Task description:
Reproduce the records below line for line, without any change, but omit the picture placeholders from your output.

Data provided:
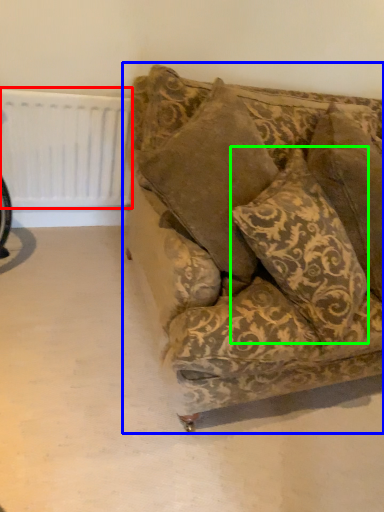
Question: Based on their relative distances, which object is nearer to radiator (highlighted by a red box)? Choose from studio couch (highlighted by a blue box) and pillow (highlighted by a green box).

Choices:
 (A) studio couch
 (B) pillow

Answer: (A)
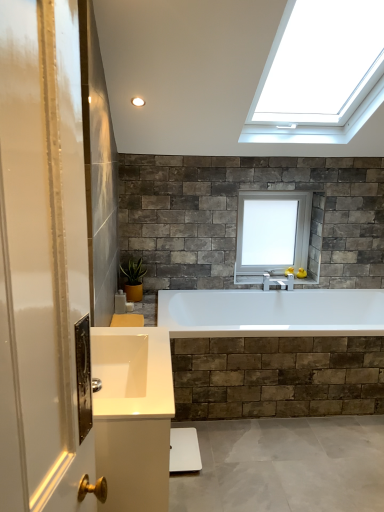
Question: Could you tell me if white glossy sink at lower left is facing green matte plant at lower left?

Choices:
 (A) no
 (B) yes

Answer: (A)

Question: Can you confirm if white glossy sink at lower left is taller than green matte plant at lower left?

Choices:
 (A) no
 (B) yes

Answer: (A)

Question: Is white glossy sink at lower left at the right side of green matte plant at lower left?

Choices:
 (A) yes
 (B) no

Answer: (A)

Question: Would you say white glossy sink at lower left is a long distance from green matte plant at lower left?

Choices:
 (A) no
 (B) yes

Answer: (B)

Question: Is white glossy sink at lower left behind green matte plant at lower left?

Choices:
 (A) no
 (B) yes

Answer: (A)

Question: Does white glossy sink at lower left have a greater width compared to green matte plant at lower left?

Choices:
 (A) yes
 (B) no

Answer: (A)

Question: Is white glass window at upper center facing away from white glossy sink at lower left?

Choices:
 (A) no
 (B) yes

Answer: (A)

Question: Can you confirm if white glass window at upper center is smaller than white glossy sink at lower left?

Choices:
 (A) yes
 (B) no

Answer: (B)

Question: Can we say white glass window at upper center lies outside white glossy sink at lower left?

Choices:
 (A) yes
 (B) no

Answer: (A)

Question: Is white glass window at upper center at the right side of white glossy sink at lower left?

Choices:
 (A) yes
 (B) no

Answer: (A)

Question: Considering the relative sizes of white glass window at upper center and white glossy sink at lower left in the image provided, is white glass window at upper center shorter than white glossy sink at lower left?

Choices:
 (A) yes
 (B) no

Answer: (B)

Question: From a real-world perspective, is white glass window at upper center positioned under white glossy sink at lower left based on gravity?

Choices:
 (A) no
 (B) yes

Answer: (A)

Question: Is white glossy sink at lower left a part of green matte plant at lower left?

Choices:
 (A) yes
 (B) no

Answer: (B)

Answer:
Question: Based on their relative distances, which object is nearer to radiator (highlighted by a red box)? Choose from studio couch (highlighted by a blue box) and pillow (highlighted by a green box).

Choices:
 (A) studio couch
 (B) pillow

Answer: (A)
Question: Could you tell me if white glossy sink at lower left is facing green matte plant at lower left?

Choices:
 (A) no
 (B) yes

Answer: (A)

Question: Can you confirm if white glossy sink at lower left is taller than green matte plant at lower left?

Choices:
 (A) no
 (B) yes

Answer: (A)

Question: Is white glossy sink at lower left at the right side of green matte plant at lower left?

Choices:
 (A) yes
 (B) no

Answer: (A)

Question: Would you say white glossy sink at lower left is a long distance from green matte plant at lower left?

Choices:
 (A) no
 (B) yes

Answer: (B)

Question: Is white glossy sink at lower left behind green matte plant at lower left?

Choices:
 (A) no
 (B) yes

Answer: (A)

Question: Does white glossy sink at lower left have a greater width compared to green matte plant at lower left?

Choices:
 (A) yes
 (B) no

Answer: (A)

Question: Is white glass window at upper center facing away from white glossy sink at lower left?

Choices:
 (A) no
 (B) yes

Answer: (A)

Question: Can you confirm if white glass window at upper center is smaller than white glossy sink at lower left?

Choices:
 (A) yes
 (B) no

Answer: (B)

Question: Can we say white glass window at upper center lies outside white glossy sink at lower left?

Choices:
 (A) yes
 (B) no

Answer: (A)

Question: Is white glass window at upper center at the right side of white glossy sink at lower left?

Choices:
 (A) yes
 (B) no

Answer: (A)

Question: Considering the relative sizes of white glass window at upper center and white glossy sink at lower left in the image provided, is white glass window at upper center shorter than white glossy sink at lower left?

Choices:
 (A) yes
 (B) no

Answer: (B)

Question: From a real-world perspective, is white glass window at upper center positioned under white glossy sink at lower left based on gravity?

Choices:
 (A) no
 (B) yes

Answer: (A)

Question: Is white glossy sink at lower left a part of green matte plant at lower left?

Choices:
 (A) yes
 (B) no

Answer: (B)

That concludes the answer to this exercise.